## AIM OF THE TASK
In the entries below, the lines from the one with "none -> brown tile B3:C5 level 1" through the one with "lime brick H3:H5" are to be copied exactly; both ends count.

## RECORDS FOR PROCESSING
•••••

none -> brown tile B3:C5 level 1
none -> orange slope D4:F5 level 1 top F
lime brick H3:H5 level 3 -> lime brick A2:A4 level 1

•••••

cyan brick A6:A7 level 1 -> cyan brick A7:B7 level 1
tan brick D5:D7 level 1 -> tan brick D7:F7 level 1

•••••

## EXERCISE SOLUTION
none -> brown tile B3:C5 level 1
none -> orange slope D4:F5 level 1 top F
lime brick H3:H5 level 3 -> lime brick A2:A4 level 1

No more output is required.